■ PROBLEM REQUIREMENTS: Even where a line looks wrong, copy it exactly and include every entry.

■ DATA FOR THIS EXERCISE:
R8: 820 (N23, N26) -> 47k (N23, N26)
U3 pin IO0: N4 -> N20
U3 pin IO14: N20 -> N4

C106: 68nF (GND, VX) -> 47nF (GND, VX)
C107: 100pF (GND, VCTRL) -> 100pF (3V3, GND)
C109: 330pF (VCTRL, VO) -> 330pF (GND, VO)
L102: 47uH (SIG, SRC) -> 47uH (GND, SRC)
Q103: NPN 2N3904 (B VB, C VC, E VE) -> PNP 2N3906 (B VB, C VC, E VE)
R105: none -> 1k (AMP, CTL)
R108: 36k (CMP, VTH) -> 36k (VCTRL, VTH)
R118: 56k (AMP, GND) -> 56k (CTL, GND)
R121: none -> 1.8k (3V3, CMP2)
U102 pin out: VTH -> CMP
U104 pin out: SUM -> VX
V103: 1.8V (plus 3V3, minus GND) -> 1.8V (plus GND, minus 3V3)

■ ANSWER FOR THIS EXERCISE:
R8: 820 (N23, N26) -> 47k (N23, N26)
U3 pin IO0: N4 -> N20
U3 pin IO14: N20 -> N4

C106: 68nF (GND, VX) -> 47nF (GND, VX)
C107: 100pF (GND, VCTRL) -> 100pF (3V3, GND)
C109: 330pF (VCTRL, VO) -> 330pF (GND, VO)
L102: 47uH (SIG, SRC) -> 47uH (GND, SRC)
Q103: NPN 2N3904 (B VB, C VC, E VE) -> PNP 2N3906 (B VB, C VC, E VE)
R105: none -> 1k (AMP, CTL)
R108: 36k (CMP, VTH) -> 36k (VCTRL, VTH)
R118: 56k (AMP, GND) -> 56k (CTL, GND)
R121: none -> 1.8k (3V3, CMP2)
U102 pin out: VTH -> CMP
U104 pin out: SUM -> VX
V103: 1.8V (plus 3V3, minus GND) -> 1.8V (plus GND, minus 3V3)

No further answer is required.